ASSIGNMENT:
Without including any pictures, copy each entry below exactly.

DATASET EXTRACT:
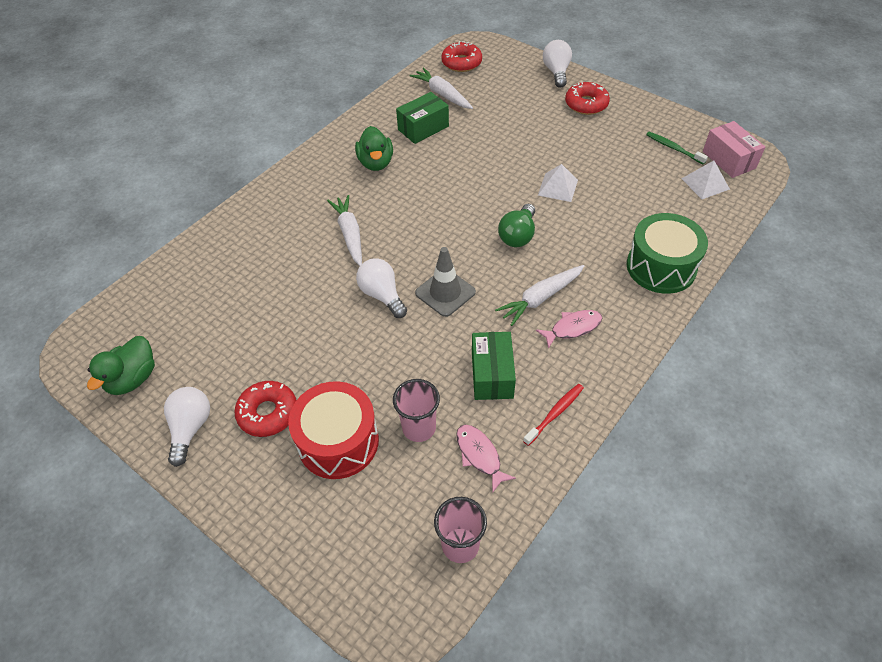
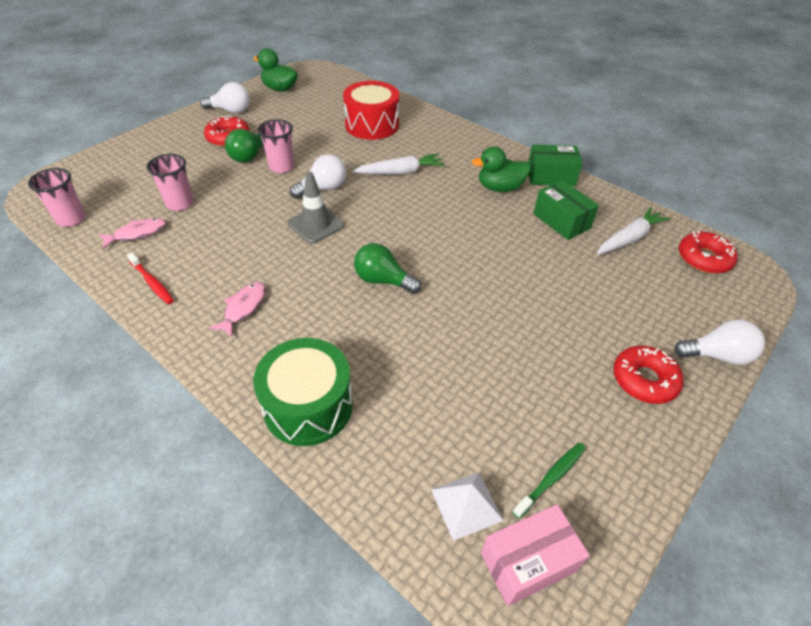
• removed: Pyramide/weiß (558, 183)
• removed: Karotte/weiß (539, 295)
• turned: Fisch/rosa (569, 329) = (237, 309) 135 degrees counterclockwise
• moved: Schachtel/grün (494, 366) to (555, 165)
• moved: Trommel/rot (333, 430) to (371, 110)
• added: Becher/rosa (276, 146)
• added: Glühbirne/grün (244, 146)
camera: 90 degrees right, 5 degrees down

ANSWER SECTION:
• removed: Pyramide/weiß (558, 183)
• removed: Karotte/weiß (539, 295)
• turned: Fisch/rosa (569, 329) = (237, 309) 135 degrees counterclockwise
• moved: Schachtel/grün (494, 366) to (555, 165)
• moved: Trommel/rot (333, 430) to (371, 110)
• added: Becher/rosa (276, 146)
• added: Glühbirne/grün (244, 146)
camera: 90 degrees right, 5 degrees down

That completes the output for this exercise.